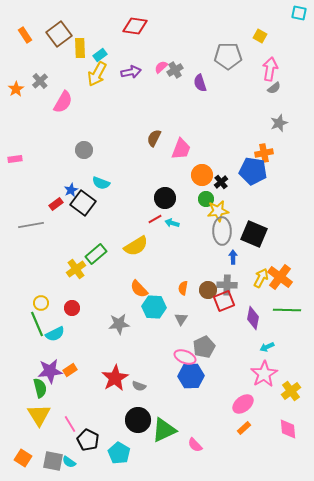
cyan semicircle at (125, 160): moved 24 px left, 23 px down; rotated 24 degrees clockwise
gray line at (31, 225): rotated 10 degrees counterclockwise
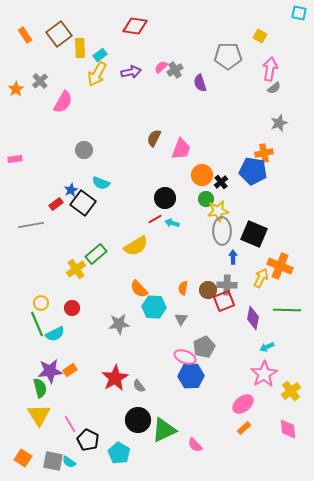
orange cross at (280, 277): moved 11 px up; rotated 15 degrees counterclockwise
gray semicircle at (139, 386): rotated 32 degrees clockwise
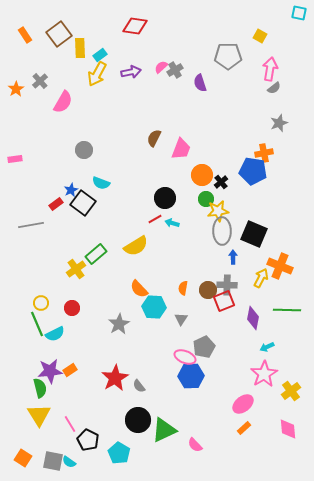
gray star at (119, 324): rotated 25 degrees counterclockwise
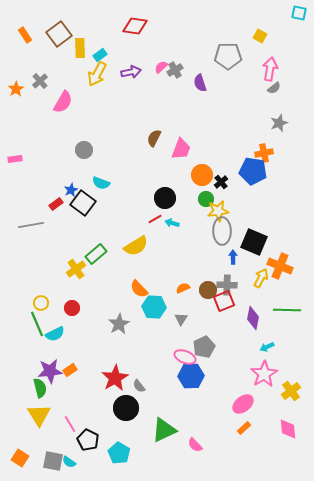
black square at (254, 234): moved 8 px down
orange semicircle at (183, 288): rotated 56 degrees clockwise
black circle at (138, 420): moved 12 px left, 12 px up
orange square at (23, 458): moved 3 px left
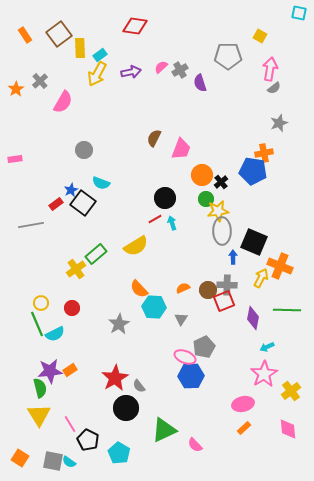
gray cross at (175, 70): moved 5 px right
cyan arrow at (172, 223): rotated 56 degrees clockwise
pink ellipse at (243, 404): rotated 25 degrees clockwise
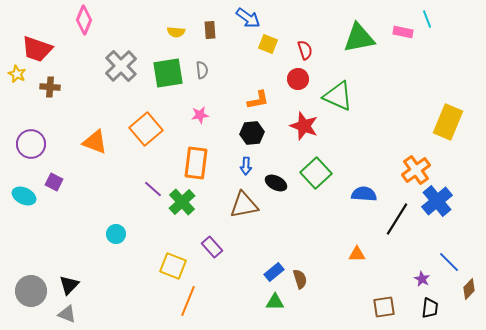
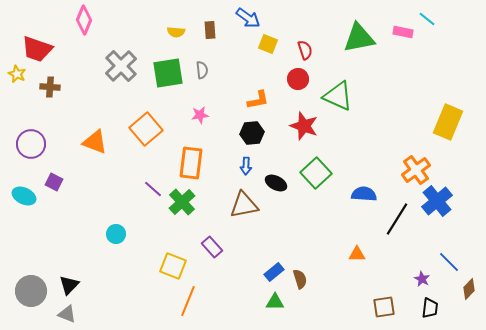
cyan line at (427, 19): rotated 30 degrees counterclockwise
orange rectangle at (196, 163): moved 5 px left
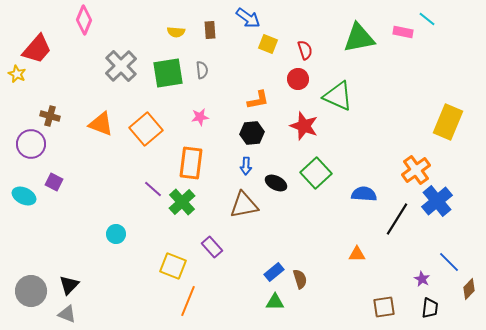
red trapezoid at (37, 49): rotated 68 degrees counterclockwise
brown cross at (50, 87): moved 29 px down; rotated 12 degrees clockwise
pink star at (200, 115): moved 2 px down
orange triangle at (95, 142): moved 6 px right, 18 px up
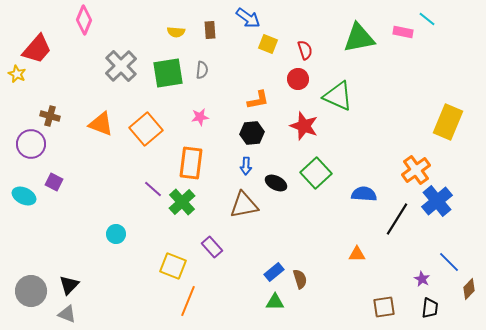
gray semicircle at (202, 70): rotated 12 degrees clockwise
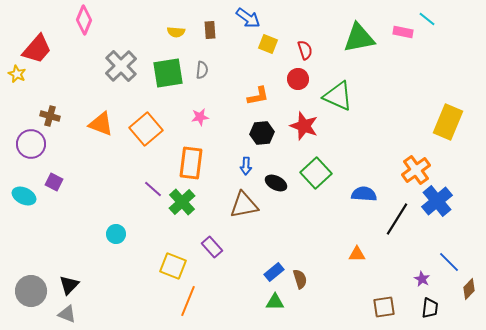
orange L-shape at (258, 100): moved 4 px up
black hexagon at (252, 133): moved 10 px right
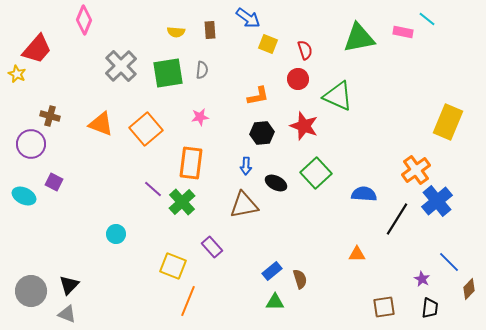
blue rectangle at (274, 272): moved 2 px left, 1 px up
+---+
• [WHAT IS ASKED] Return every row above word for word, leaving out the pictures.

• [FINAL RESULT]
cyan semicircle at (125, 160): moved 24 px left, 23 px down; rotated 24 degrees clockwise
gray line at (31, 225): rotated 10 degrees counterclockwise
orange cross at (280, 277): moved 11 px up; rotated 15 degrees counterclockwise
gray semicircle at (139, 386): rotated 32 degrees clockwise
gray star at (119, 324): rotated 25 degrees counterclockwise
black square at (254, 234): moved 8 px down
orange semicircle at (183, 288): rotated 56 degrees clockwise
black circle at (138, 420): moved 12 px left, 12 px up
orange square at (23, 458): moved 3 px left
gray cross at (175, 70): moved 5 px right
cyan arrow at (172, 223): rotated 56 degrees clockwise
pink ellipse at (243, 404): rotated 25 degrees clockwise
cyan line at (427, 19): rotated 30 degrees counterclockwise
orange rectangle at (196, 163): moved 5 px left
red trapezoid at (37, 49): rotated 68 degrees counterclockwise
brown cross at (50, 87): moved 29 px down; rotated 12 degrees clockwise
pink star at (200, 115): moved 2 px down
orange triangle at (95, 142): moved 6 px right, 18 px up
gray semicircle at (202, 70): rotated 12 degrees clockwise
orange L-shape at (258, 100): moved 4 px up
black hexagon at (252, 133): moved 10 px right
blue rectangle at (274, 272): moved 2 px left, 1 px up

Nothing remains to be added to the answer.